* **Directive**
Take from the material every line that contains the word "right".

* **Data for the task**
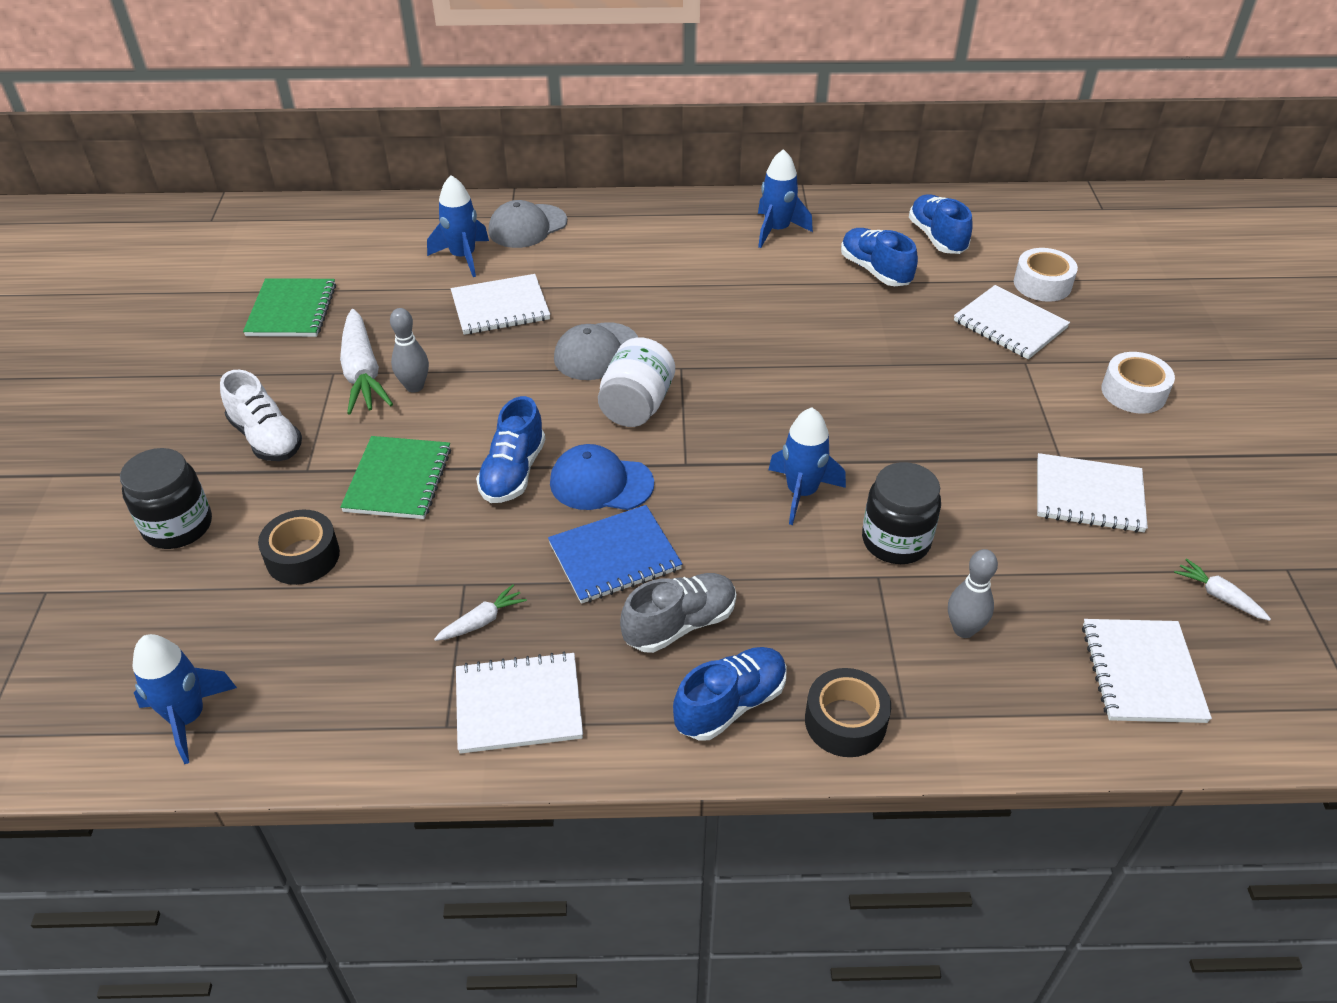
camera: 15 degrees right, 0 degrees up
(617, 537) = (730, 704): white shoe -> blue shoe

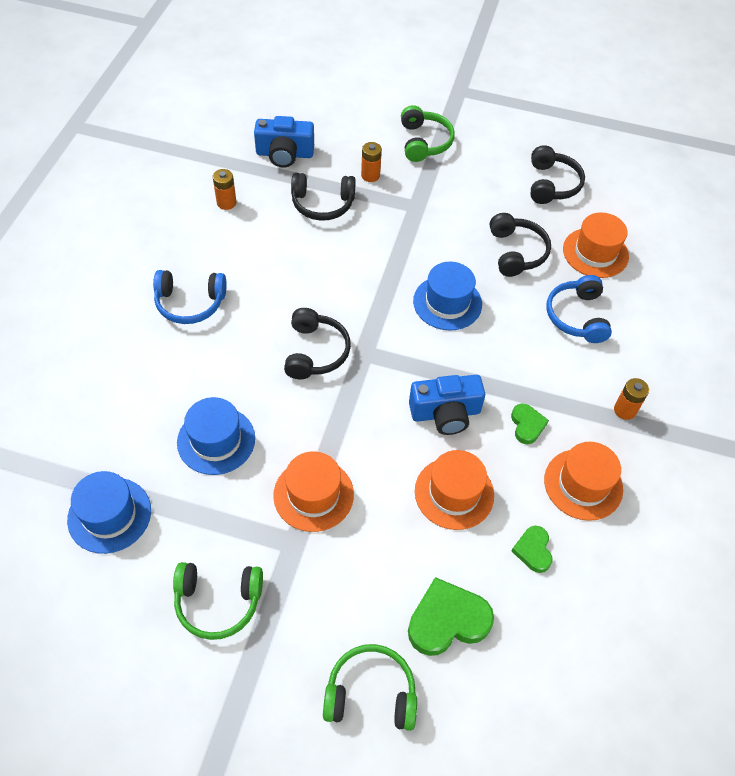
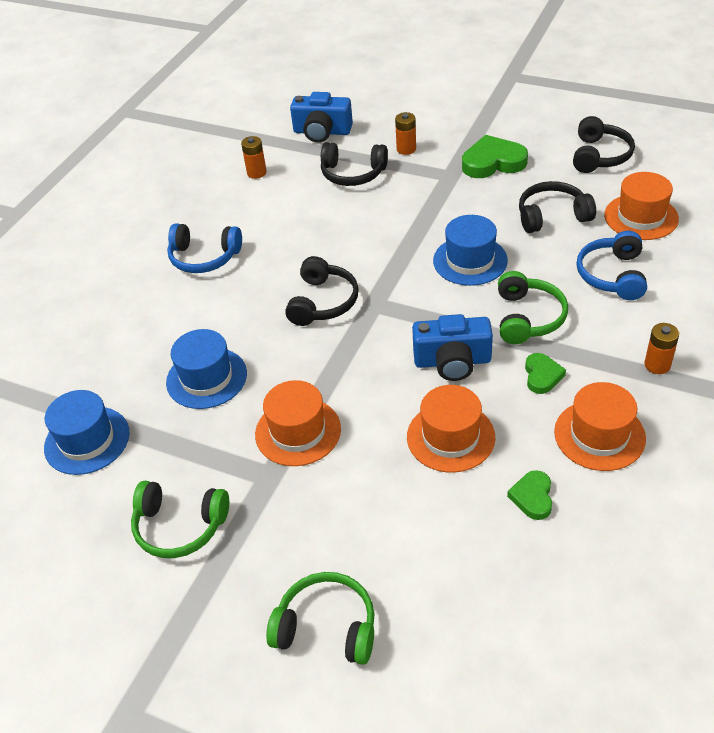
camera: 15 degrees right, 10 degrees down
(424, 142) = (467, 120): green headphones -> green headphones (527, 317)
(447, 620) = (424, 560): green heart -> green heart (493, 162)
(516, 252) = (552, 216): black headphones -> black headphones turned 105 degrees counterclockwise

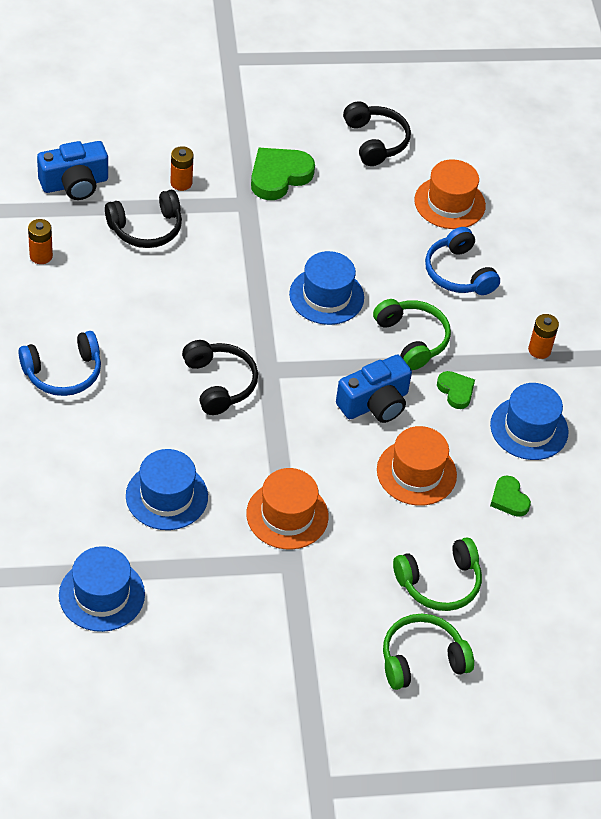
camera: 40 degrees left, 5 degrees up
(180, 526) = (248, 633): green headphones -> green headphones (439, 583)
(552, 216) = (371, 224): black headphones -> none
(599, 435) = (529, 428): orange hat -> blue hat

* **Solution for this task**
camera: 15 degrees right, 0 degrees up
camera: 15 degrees right, 10 degrees down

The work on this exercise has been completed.